◆ TASK OBJECTIVE ◆
Copy the full listing, changing nothing.
═════ EXERCISE DATA ═════
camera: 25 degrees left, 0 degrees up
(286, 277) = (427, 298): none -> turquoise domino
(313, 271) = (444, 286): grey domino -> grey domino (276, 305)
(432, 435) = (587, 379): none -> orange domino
═════
◆ YOUR SOLUTION ◆
camera: 25 degrees left, 0 degrees up
(286, 277) = (427, 298): none -> turquoise domino
(313, 271) = (444, 286): grey domino -> grey domino (276, 305)
(432, 435) = (587, 379): none -> orange domino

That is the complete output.